-- What you have to do --
Filter the listing below down to the lines containing the word "none".

-- Data for this task --
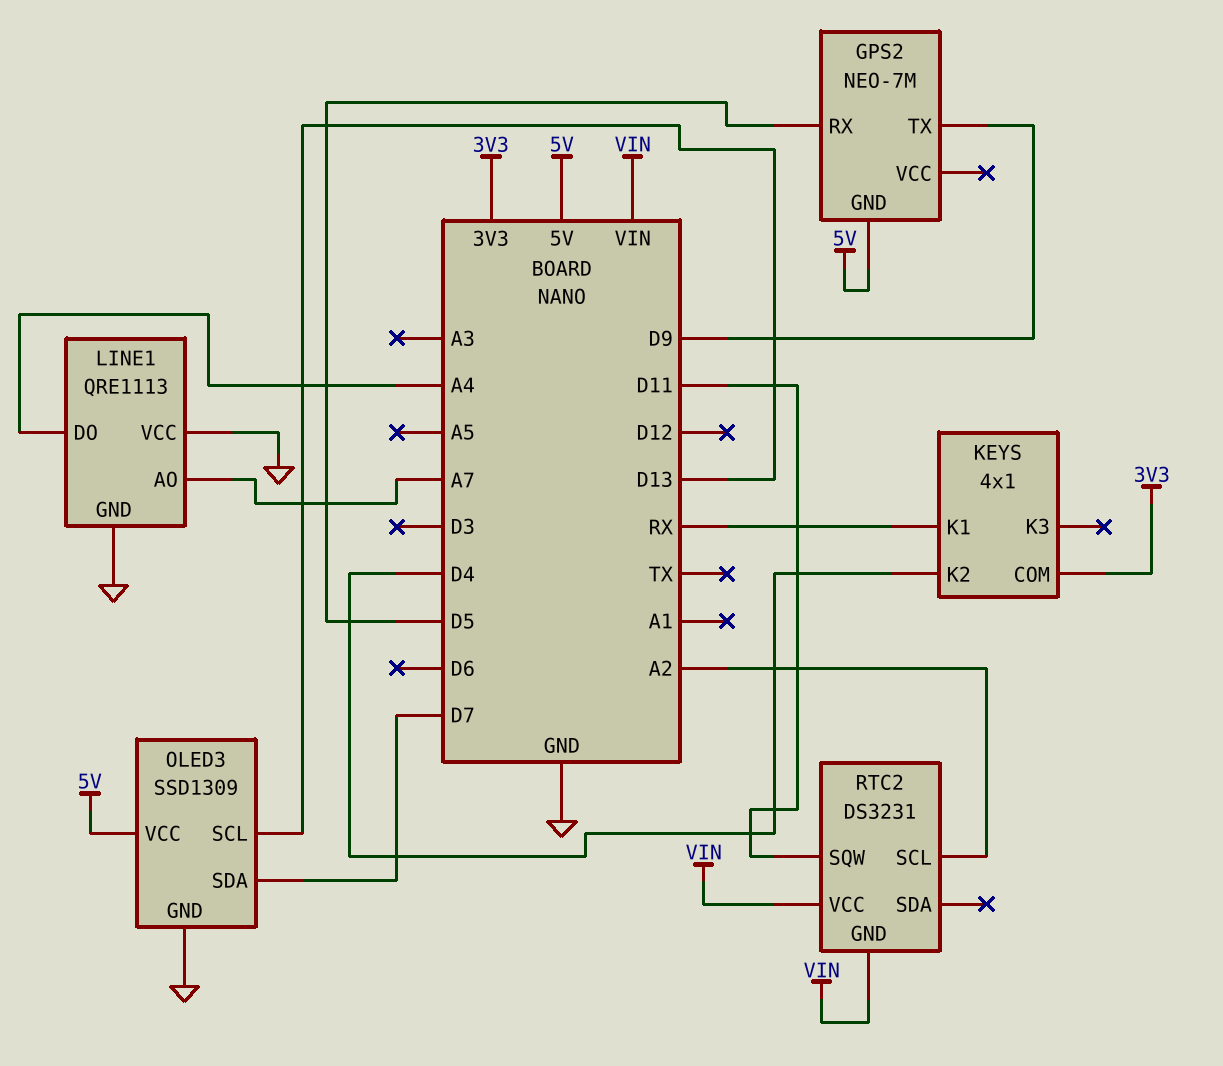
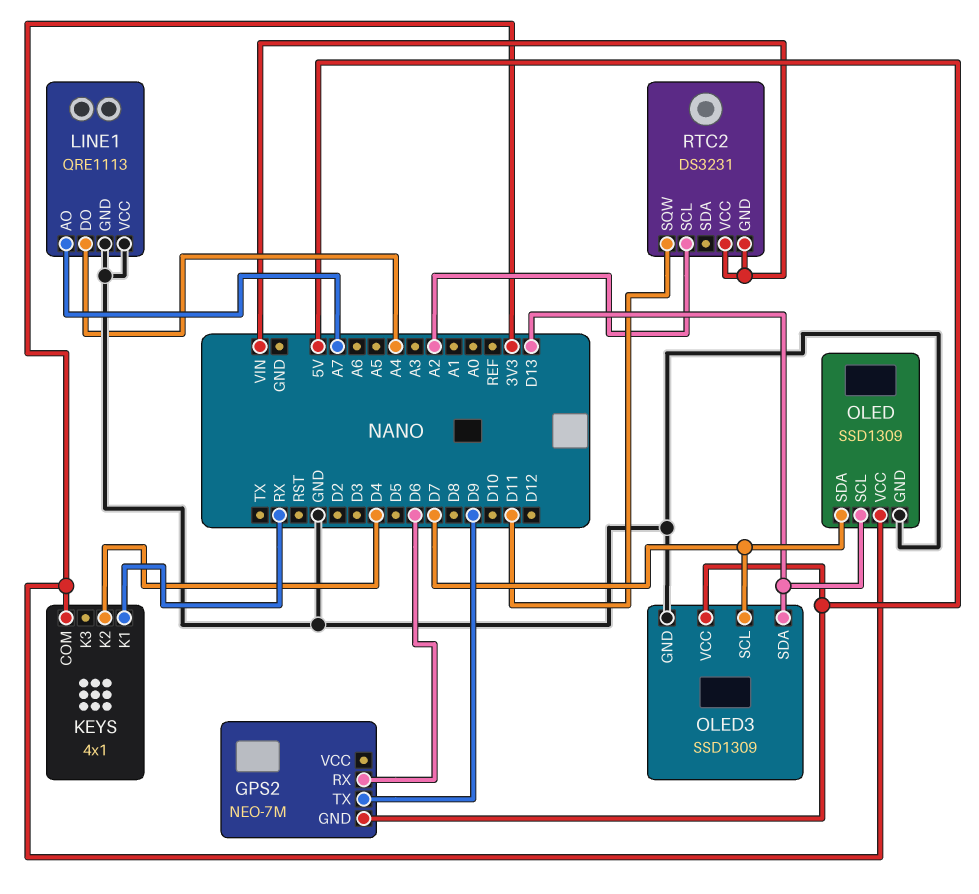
GPS2 pin RX: D5 -> D6
OLED: none -> SSD1309
OLED pin GND: none -> GND
OLED pin SCL: none -> D13
OLED pin SDA: none -> D7
OLED pin VCC: none -> 3V3
OLED3 pin SCL: D13 -> D7
OLED3 pin SDA: D7 -> D13

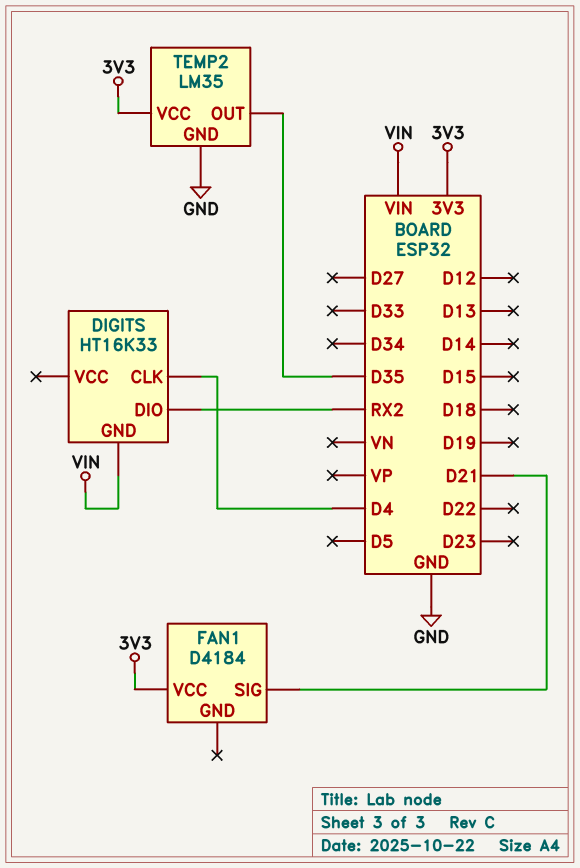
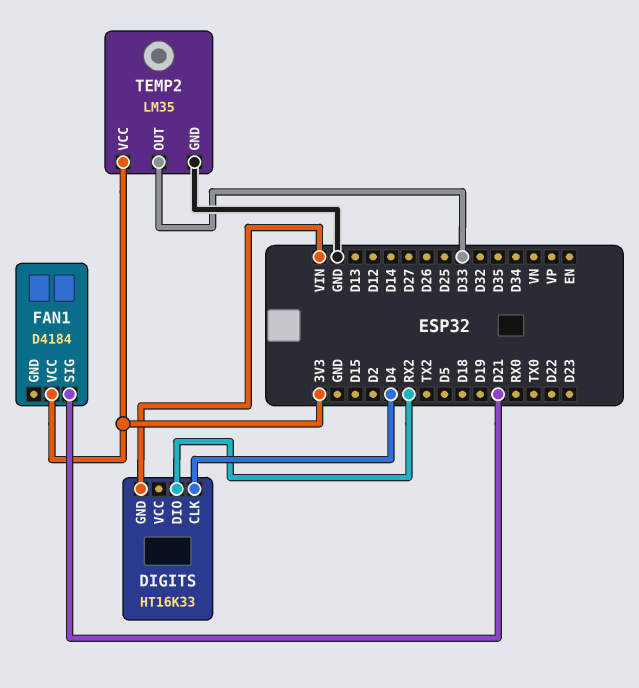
TEMP2 pin OUT: D35 -> D33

-- Response for this exercise --
OLED: none -> SSD1309
OLED pin GND: none -> GND
OLED pin SCL: none -> D13
OLED pin SDA: none -> D7
OLED pin VCC: none -> 3V3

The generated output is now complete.